* Records
•••••

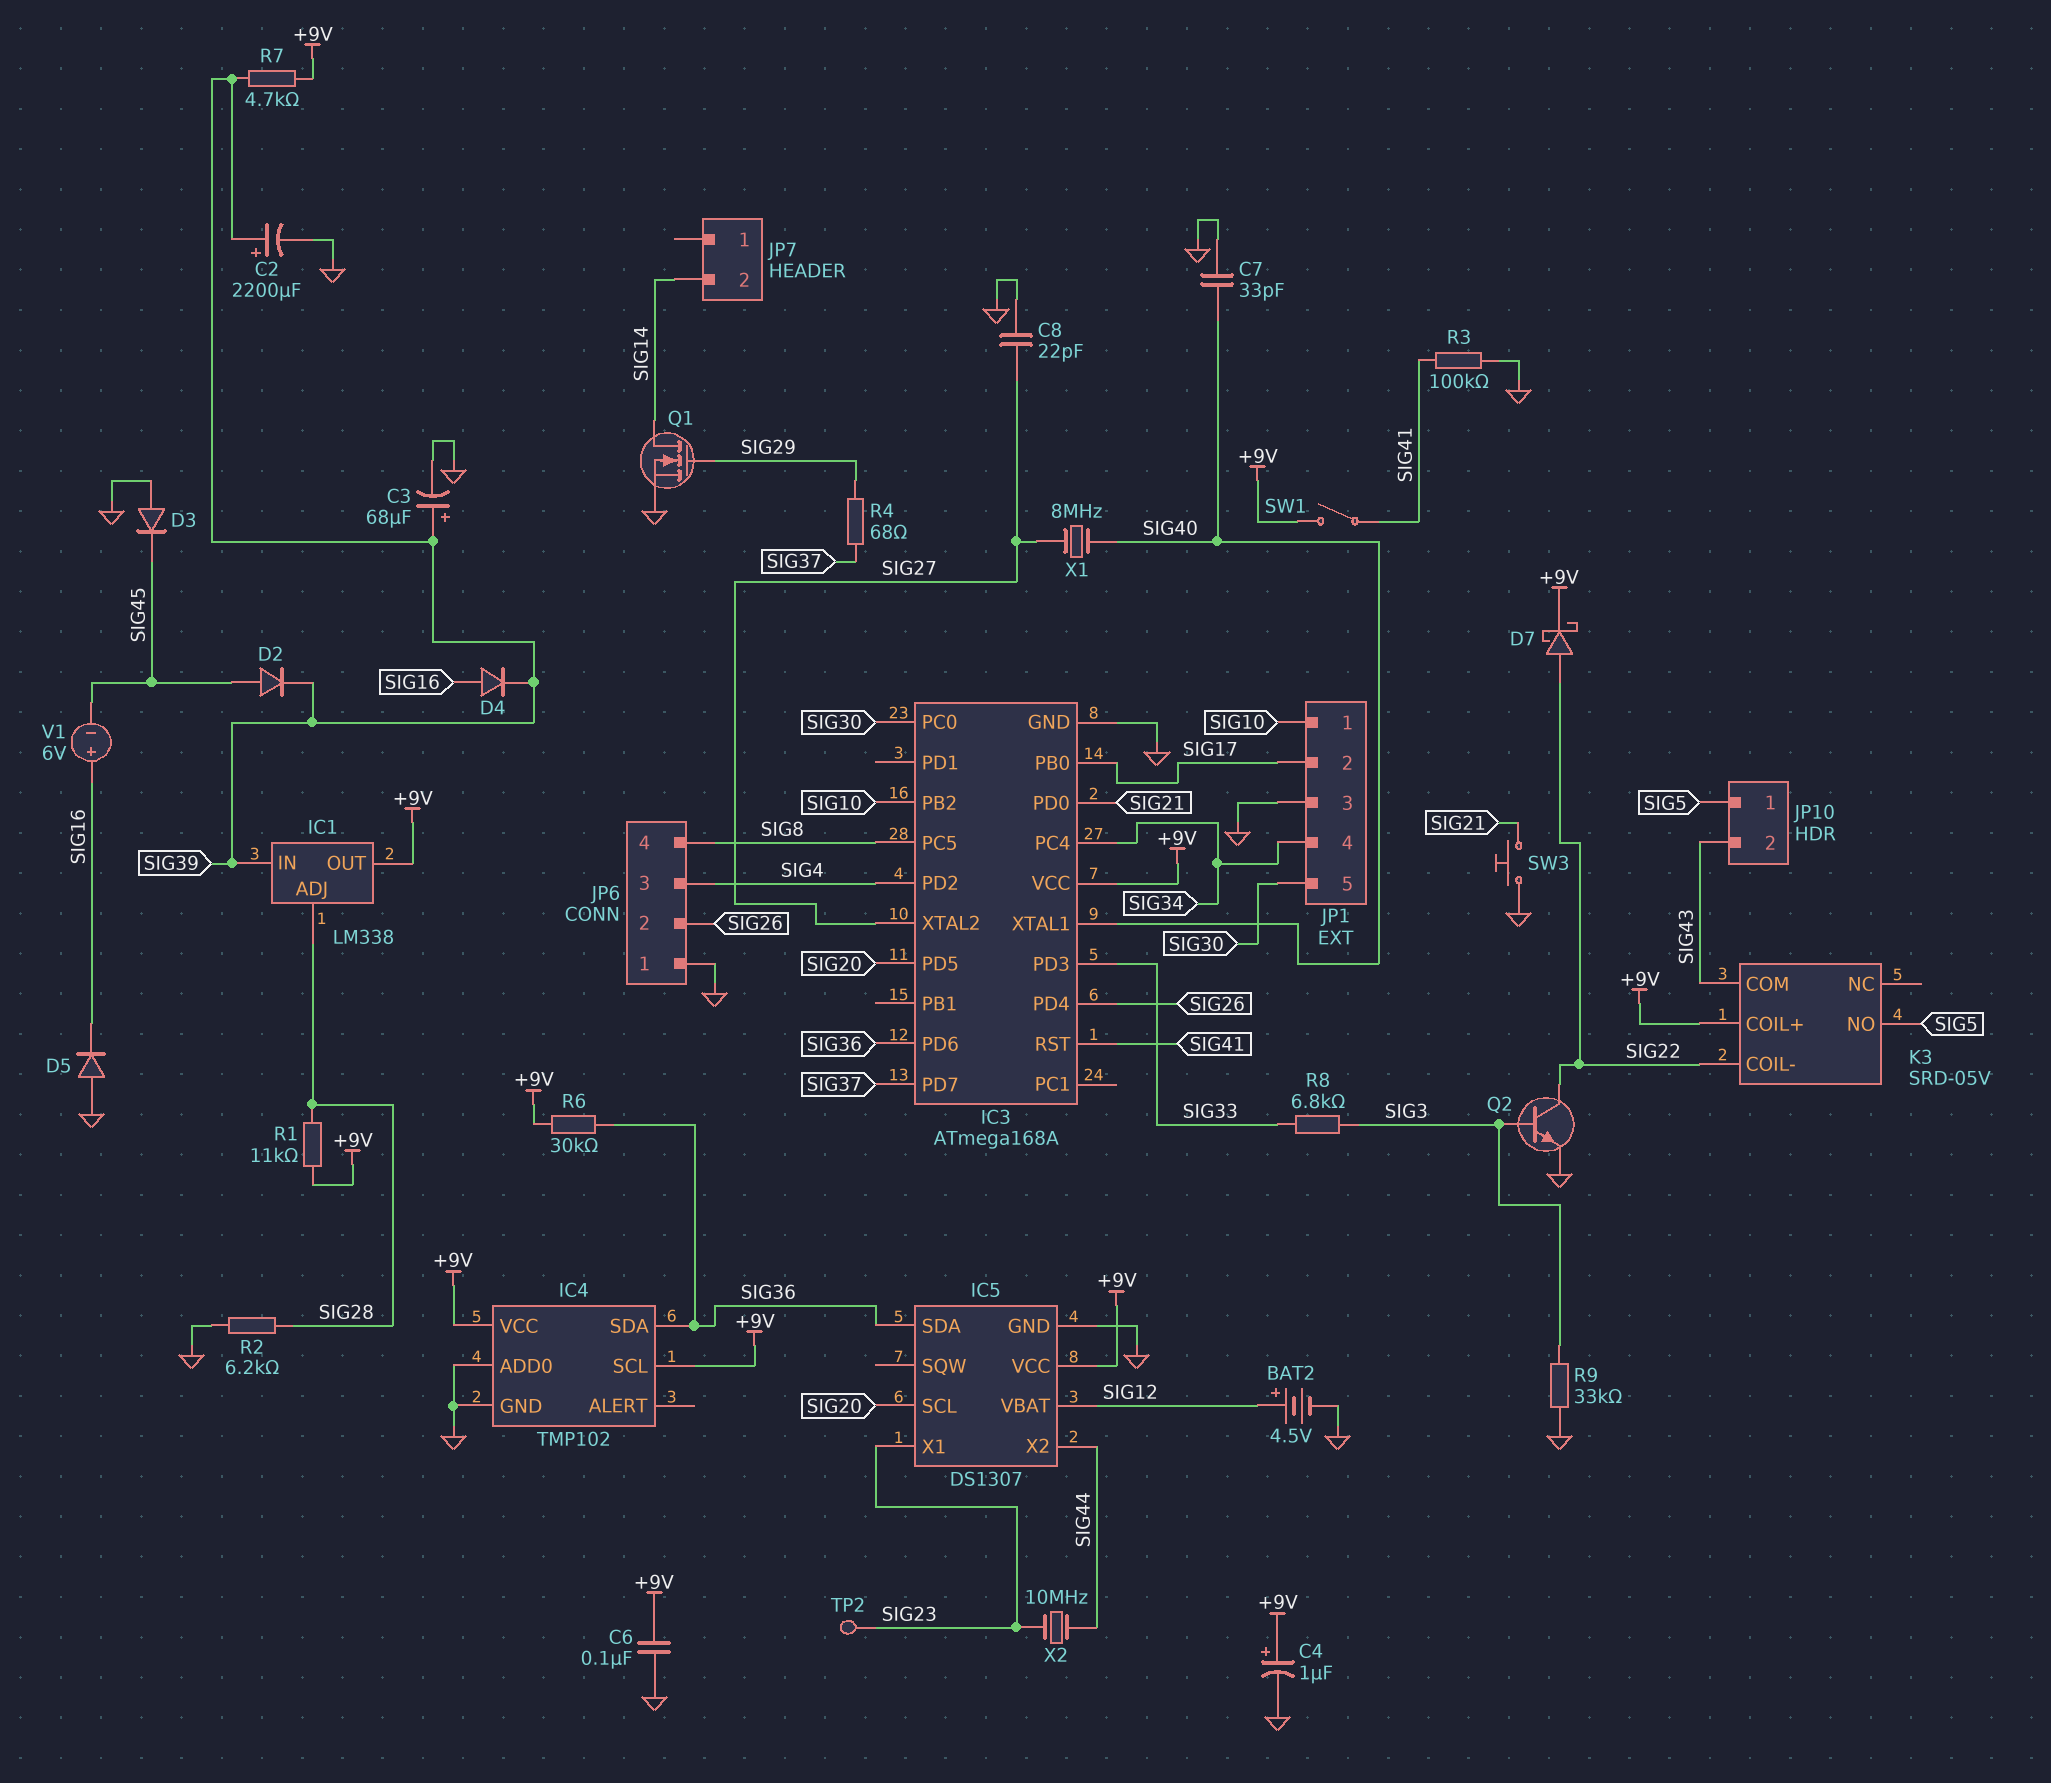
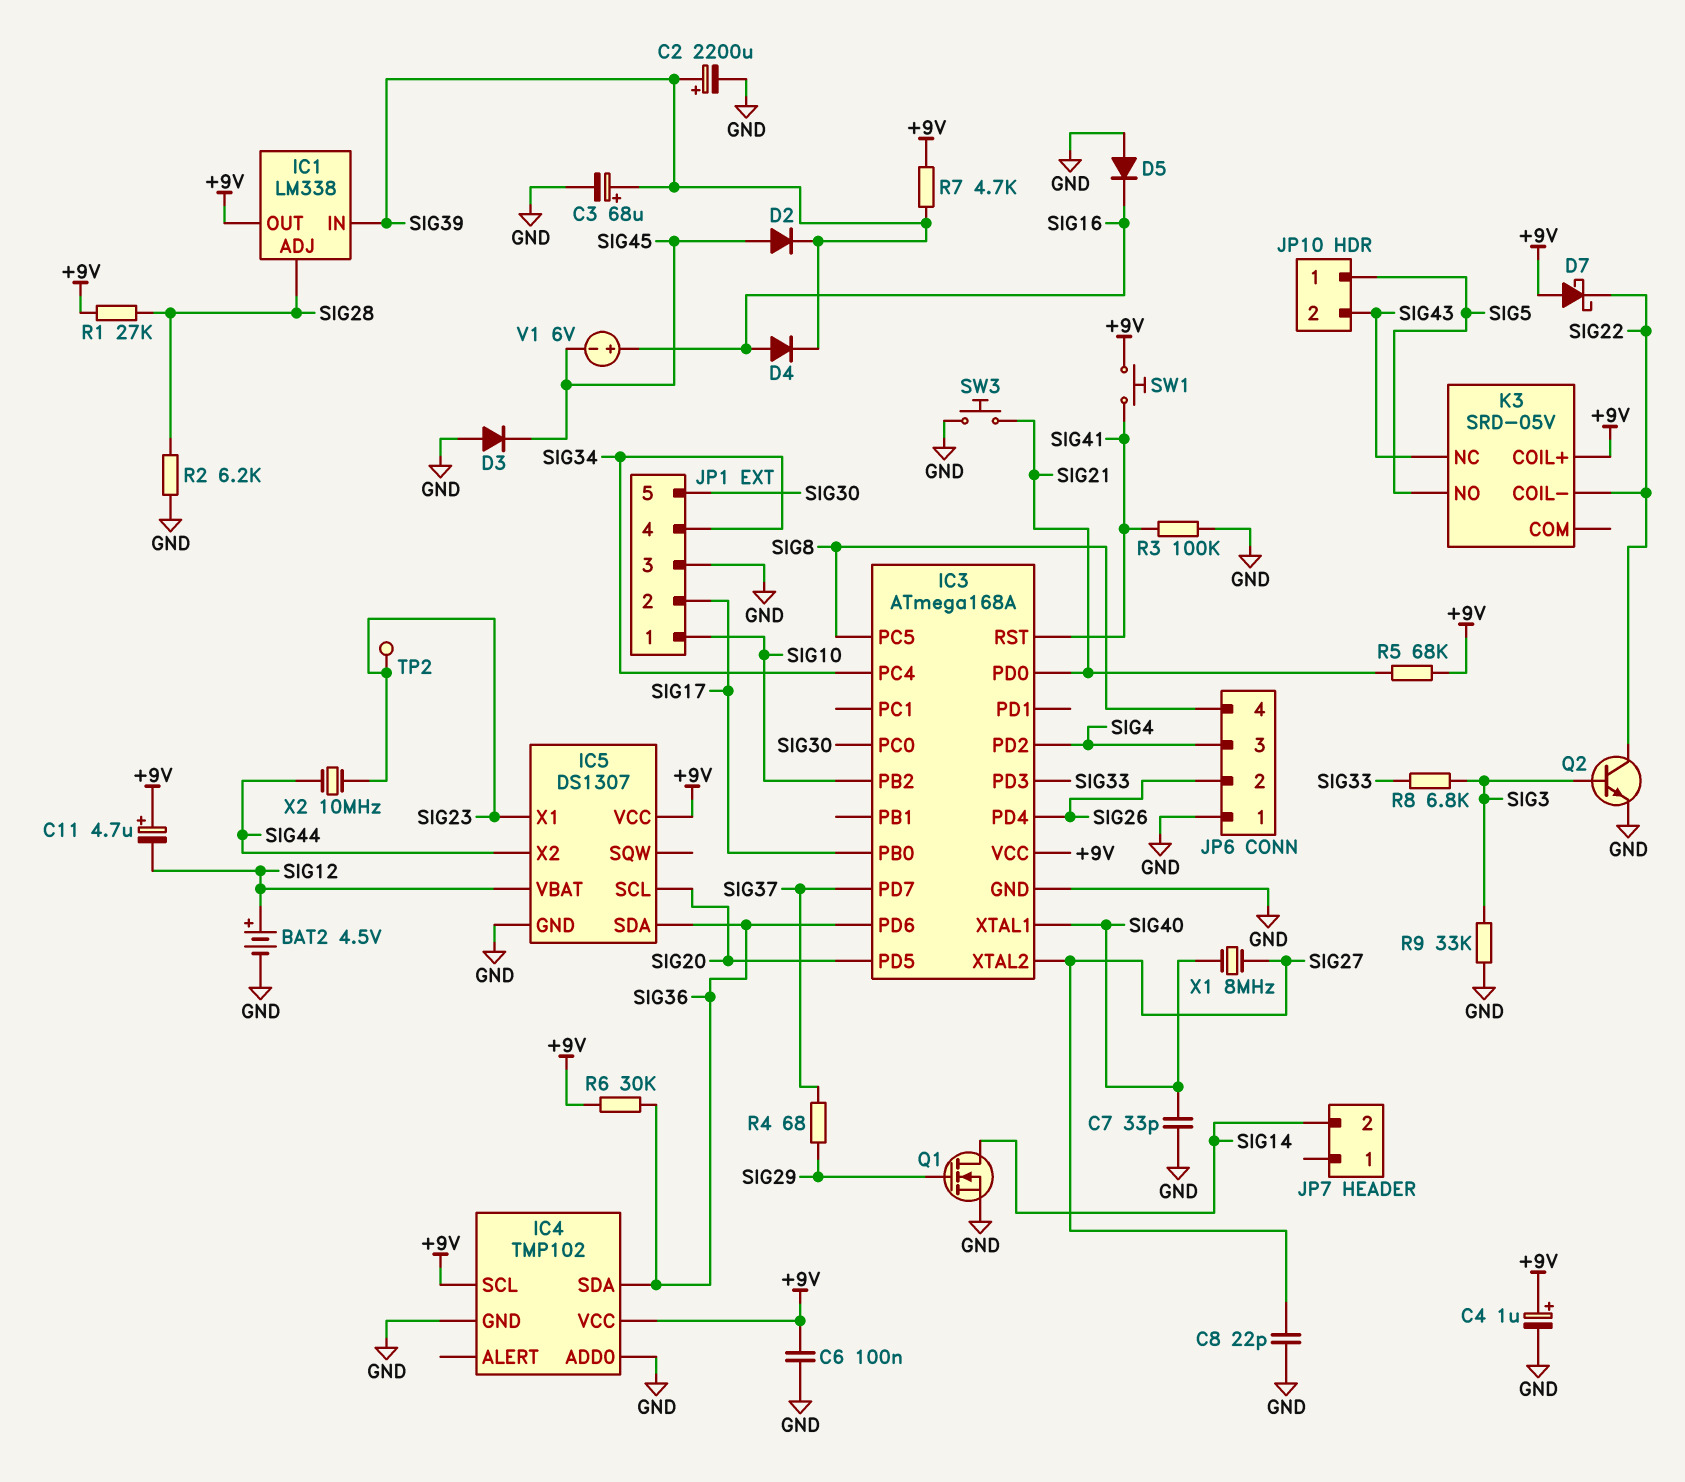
C11: none -> 4.7uF (plus +9V, minus SIG12)
D7: schottky (A SIG22, K +9V) -> schottky (A +9V, K SIG22)
K3 pin COM: SIG43 -> none
K3 pin NC: none -> SIG43
R1: 11k (+9V, SIG28) -> 27k (+9V, SIG28)
R5: none -> 68k (+9V, SIG21)
SW1: switch (+9V, SIG41) -> button (+9V, SIG41)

•••••

* Your task
Reproduce the data in full. Do not carry over any picture.

* Output below
C11: none -> 4.7uF (plus +9V, minus SIG12)
D7: schottky (A SIG22, K +9V) -> schottky (A +9V, K SIG22)
K3 pin COM: SIG43 -> none
K3 pin NC: none -> SIG43
R1: 11k (+9V, SIG28) -> 27k (+9V, SIG28)
R5: none -> 68k (+9V, SIG21)
SW1: switch (+9V, SIG41) -> button (+9V, SIG41)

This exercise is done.